Data excerpts:
•••••

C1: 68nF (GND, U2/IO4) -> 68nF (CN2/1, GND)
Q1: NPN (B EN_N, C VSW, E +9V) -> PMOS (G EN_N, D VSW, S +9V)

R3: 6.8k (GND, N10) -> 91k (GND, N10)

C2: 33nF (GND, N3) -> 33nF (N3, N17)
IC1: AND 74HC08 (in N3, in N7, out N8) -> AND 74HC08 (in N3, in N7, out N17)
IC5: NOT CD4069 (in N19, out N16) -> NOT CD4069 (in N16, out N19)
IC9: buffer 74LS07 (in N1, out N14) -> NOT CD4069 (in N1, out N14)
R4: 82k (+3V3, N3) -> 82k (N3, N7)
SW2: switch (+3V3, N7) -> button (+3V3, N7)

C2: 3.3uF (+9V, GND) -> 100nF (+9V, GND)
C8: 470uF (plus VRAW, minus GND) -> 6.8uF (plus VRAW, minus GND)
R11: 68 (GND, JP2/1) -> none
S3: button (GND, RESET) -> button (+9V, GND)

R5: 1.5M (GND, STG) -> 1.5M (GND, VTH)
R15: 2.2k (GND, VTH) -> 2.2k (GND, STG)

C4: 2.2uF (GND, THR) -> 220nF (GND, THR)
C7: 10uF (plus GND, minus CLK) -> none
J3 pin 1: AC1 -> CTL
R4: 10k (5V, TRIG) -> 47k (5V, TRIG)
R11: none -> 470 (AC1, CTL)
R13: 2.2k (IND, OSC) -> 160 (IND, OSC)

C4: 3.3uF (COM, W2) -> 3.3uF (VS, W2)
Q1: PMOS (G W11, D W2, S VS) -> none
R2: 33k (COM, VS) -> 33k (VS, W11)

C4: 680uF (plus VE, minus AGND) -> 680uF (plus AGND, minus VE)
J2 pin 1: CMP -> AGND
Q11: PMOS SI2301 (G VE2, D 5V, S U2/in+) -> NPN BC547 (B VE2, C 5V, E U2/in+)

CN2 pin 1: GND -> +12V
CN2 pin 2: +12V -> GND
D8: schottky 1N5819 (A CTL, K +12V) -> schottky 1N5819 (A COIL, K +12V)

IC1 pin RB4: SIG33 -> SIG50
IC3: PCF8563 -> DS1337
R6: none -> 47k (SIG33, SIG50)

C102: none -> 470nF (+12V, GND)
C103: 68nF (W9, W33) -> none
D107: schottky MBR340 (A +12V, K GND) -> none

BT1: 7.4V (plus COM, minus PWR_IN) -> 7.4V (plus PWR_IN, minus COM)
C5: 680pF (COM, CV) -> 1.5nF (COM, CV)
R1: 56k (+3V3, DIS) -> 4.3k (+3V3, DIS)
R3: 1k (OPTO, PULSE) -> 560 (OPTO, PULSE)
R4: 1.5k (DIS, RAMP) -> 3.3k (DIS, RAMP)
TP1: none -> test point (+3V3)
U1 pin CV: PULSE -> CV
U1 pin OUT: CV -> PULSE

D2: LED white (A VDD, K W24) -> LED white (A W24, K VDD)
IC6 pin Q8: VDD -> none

•••••

Exercise description:
Give every entry once more, exactly as it reads.

Output:
C1: 68nF (GND, U2/IO4) -> 68nF (CN2/1, GND)
Q1: NPN (B EN_N, C VSW, E +9V) -> PMOS (G EN_N, D VSW, S +9V)

R3: 6.8k (GND, N10) -> 91k (GND, N10)

C2: 33nF (GND, N3) -> 33nF (N3, N17)
IC1: AND 74HC08 (in N3, in N7, out N8) -> AND 74HC08 (in N3, in N7, out N17)
IC5: NOT CD4069 (in N19, out N16) -> NOT CD4069 (in N16, out N19)
IC9: buffer 74LS07 (in N1, out N14) -> NOT CD4069 (in N1, out N14)
R4: 82k (+3V3, N3) -> 82k (N3, N7)
SW2: switch (+3V3, N7) -> button (+3V3, N7)

C2: 3.3uF (+9V, GND) -> 100nF (+9V, GND)
C8: 470uF (plus VRAW, minus GND) -> 6.8uF (plus VRAW, minus GND)
R11: 68 (GND, JP2/1) -> none
S3: button (GND, RESET) -> button (+9V, GND)

R5: 1.5M (GND, STG) -> 1.5M (GND, VTH)
R15: 2.2k (GND, VTH) -> 2.2k (GND, STG)

C4: 2.2uF (GND, THR) -> 220nF (GND, THR)
C7: 10uF (plus GND, minus CLK) -> none
J3 pin 1: AC1 -> CTL
R4: 10k (5V, TRIG) -> 47k (5V, TRIG)
R11: none -> 470 (AC1, CTL)
R13: 2.2k (IND, OSC) -> 160 (IND, OSC)

C4: 3.3uF (COM, W2) -> 3.3uF (VS, W2)
Q1: PMOS (G W11, D W2, S VS) -> none
R2: 33k (COM, VS) -> 33k (VS, W11)

C4: 680uF (plus VE, minus AGND) -> 680uF (plus AGND, minus VE)
J2 pin 1: CMP -> AGND
Q11: PMOS SI2301 (G VE2, D 5V, S U2/in+) -> NPN BC547 (B VE2, C 5V, E U2/in+)

CN2 pin 1: GND -> +12V
CN2 pin 2: +12V -> GND
D8: schottky 1N5819 (A CTL, K +12V) -> schottky 1N5819 (A COIL, K +12V)

IC1 pin RB4: SIG33 -> SIG50
IC3: PCF8563 -> DS1337
R6: none -> 47k (SIG33, SIG50)

C102: none -> 470nF (+12V, GND)
C103: 68nF (W9, W33) -> none
D107: schottky MBR340 (A +12V, K GND) -> none

BT1: 7.4V (plus COM, minus PWR_IN) -> 7.4V (plus PWR_IN, minus COM)
C5: 680pF (COM, CV) -> 1.5nF (COM, CV)
R1: 56k (+3V3, DIS) -> 4.3k (+3V3, DIS)
R3: 1k (OPTO, PULSE) -> 560 (OPTO, PULSE)
R4: 1.5k (DIS, RAMP) -> 3.3k (DIS, RAMP)
TP1: none -> test point (+3V3)
U1 pin CV: PULSE -> CV
U1 pin OUT: CV -> PULSE

D2: LED white (A VDD, K W24) -> LED white (A W24, K VDD)
IC6 pin Q8: VDD -> none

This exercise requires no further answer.